──────── Record set

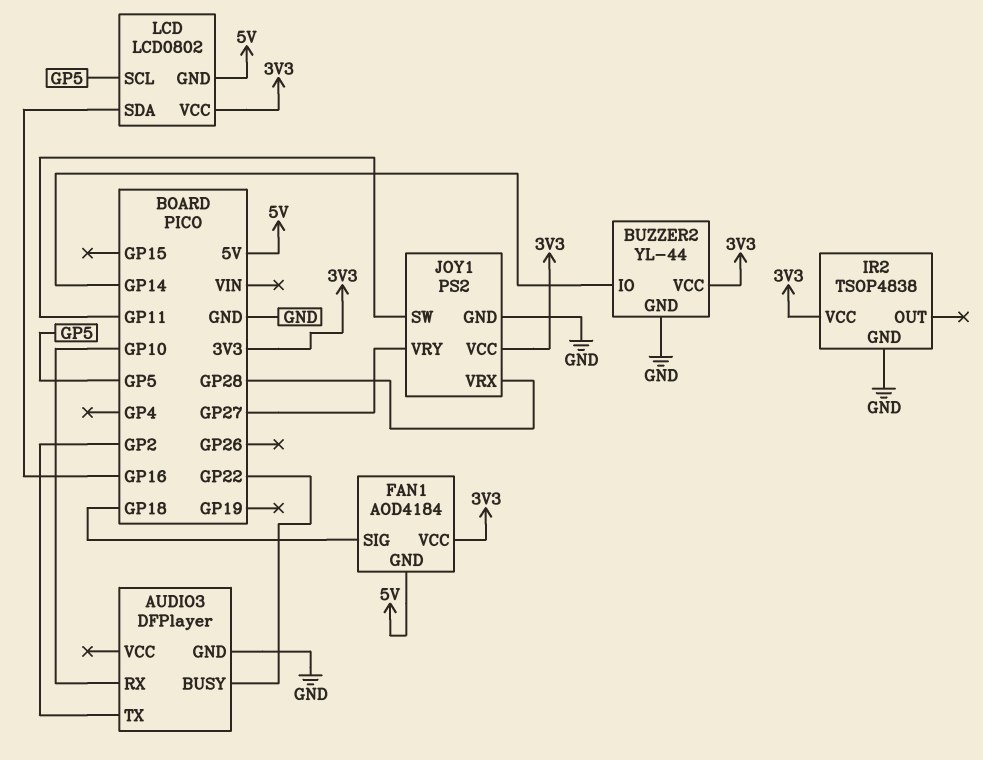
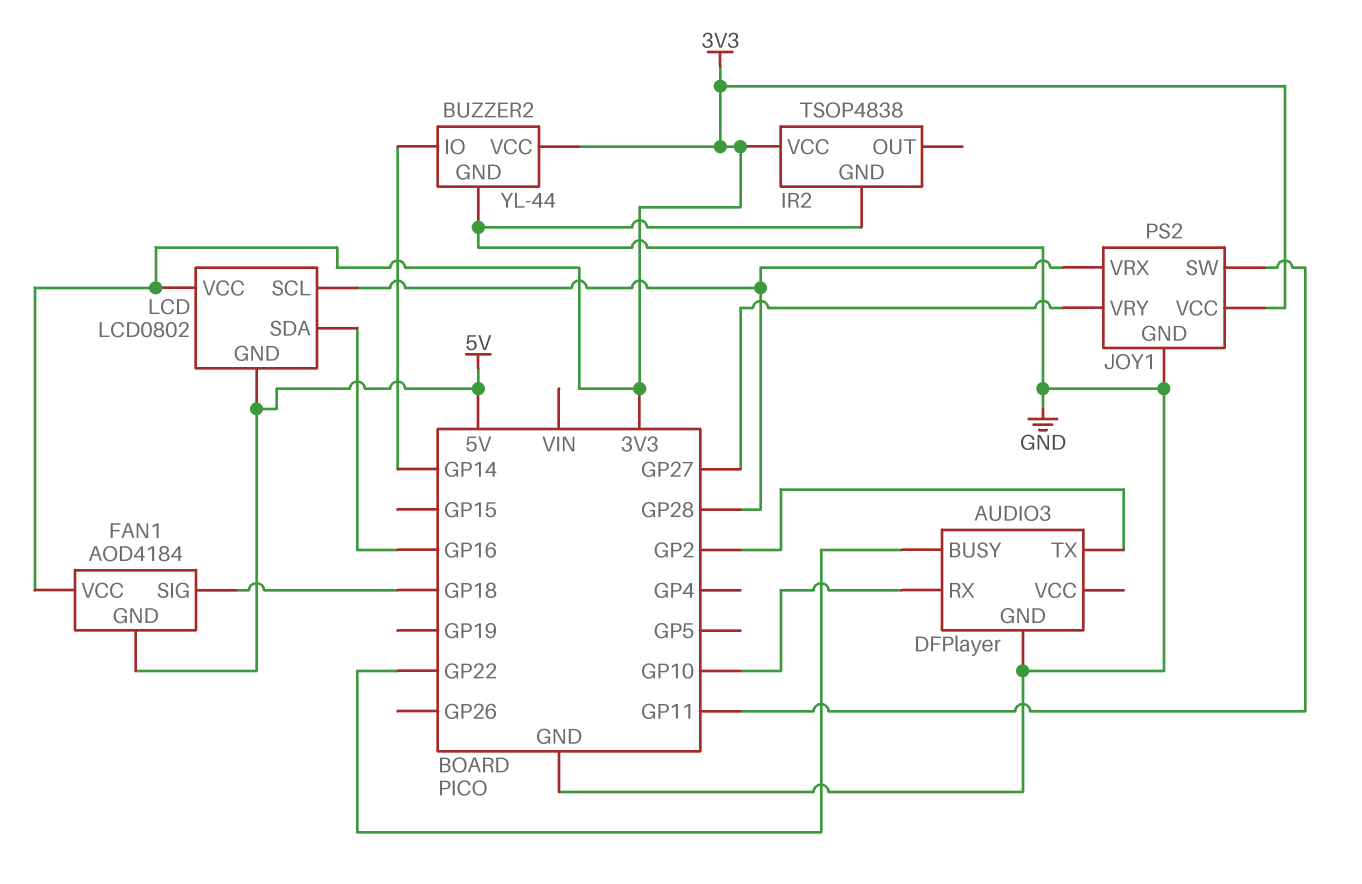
LCD pin SCL: GP5 -> GP28

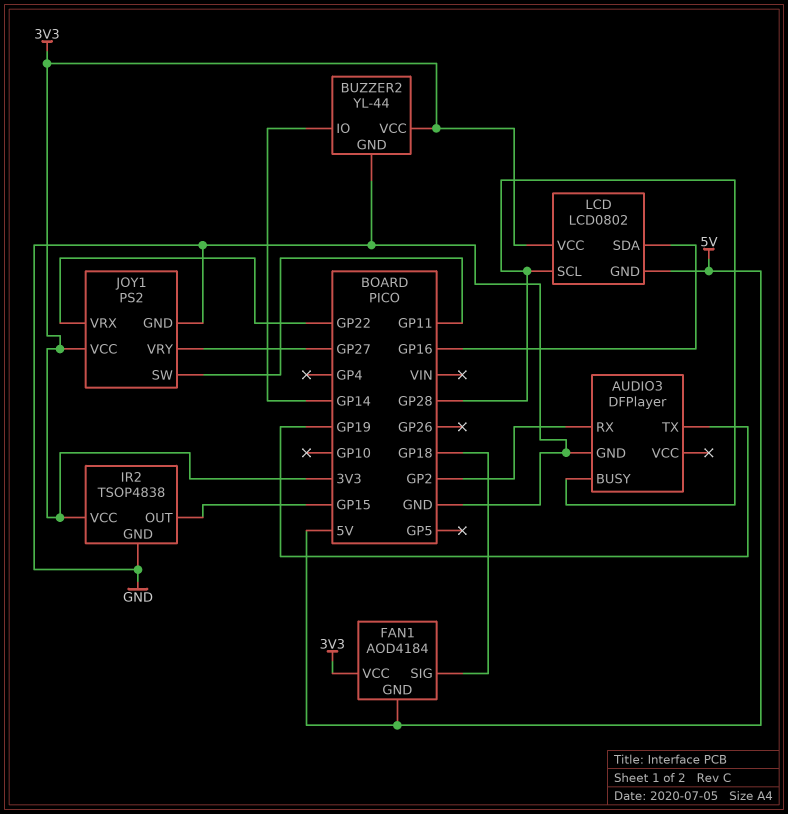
AUDIO3 pin BUSY: GP22 -> GP28
AUDIO3 pin RX: GP10 -> GP2
AUDIO3 pin TX: GP2 -> GP19
IR2 pin OUT: none -> GP15
JOY1 pin VRX: GP28 -> GP22

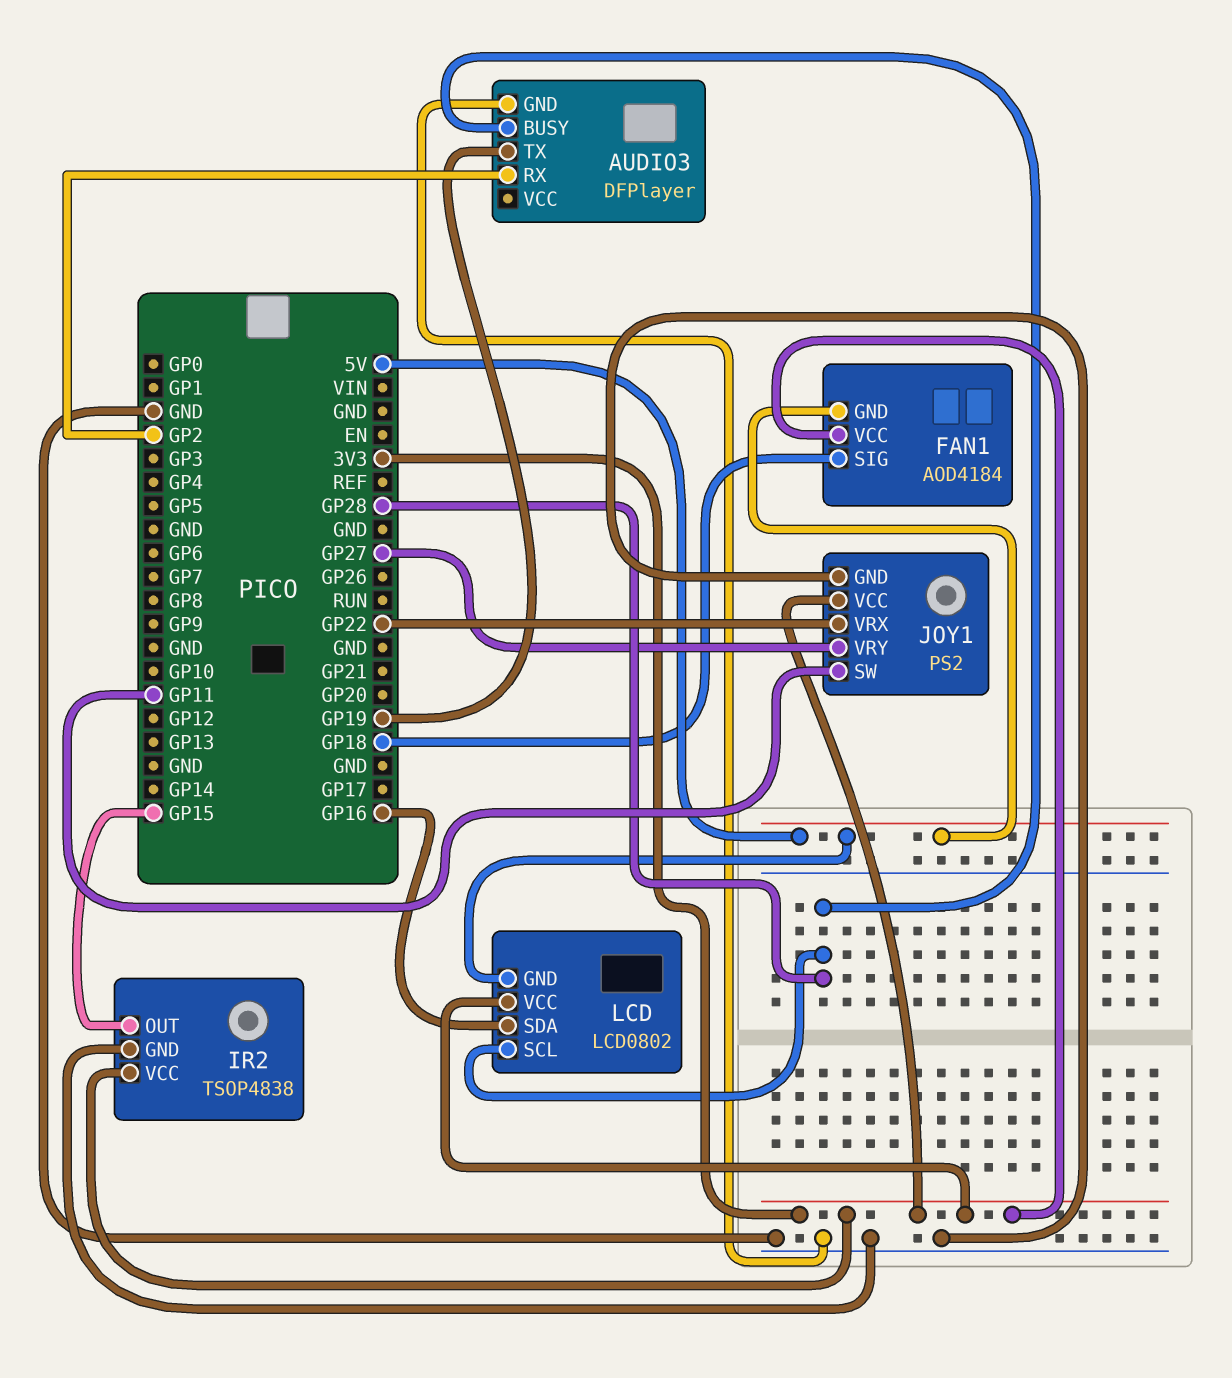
BUZZER2: YL-44 -> none
BUZZER2 pin GND: GND -> none
BUZZER2 pin IO: GP14 -> none
BUZZER2 pin VCC: 3V3 -> none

────────────────

→ **Aim of the exercise**
A faithful copy of the records above is needed, with the pictures left out.

→ **Solution to this task**
LCD pin SCL: GP5 -> GP28

AUDIO3 pin BUSY: GP22 -> GP28
AUDIO3 pin RX: GP10 -> GP2
AUDIO3 pin TX: GP2 -> GP19
IR2 pin OUT: none -> GP15
JOY1 pin VRX: GP28 -> GP22

BUZZER2: YL-44 -> none
BUZZER2 pin GND: GND -> none
BUZZER2 pin IO: GP14 -> none
BUZZER2 pin VCC: 3V3 -> none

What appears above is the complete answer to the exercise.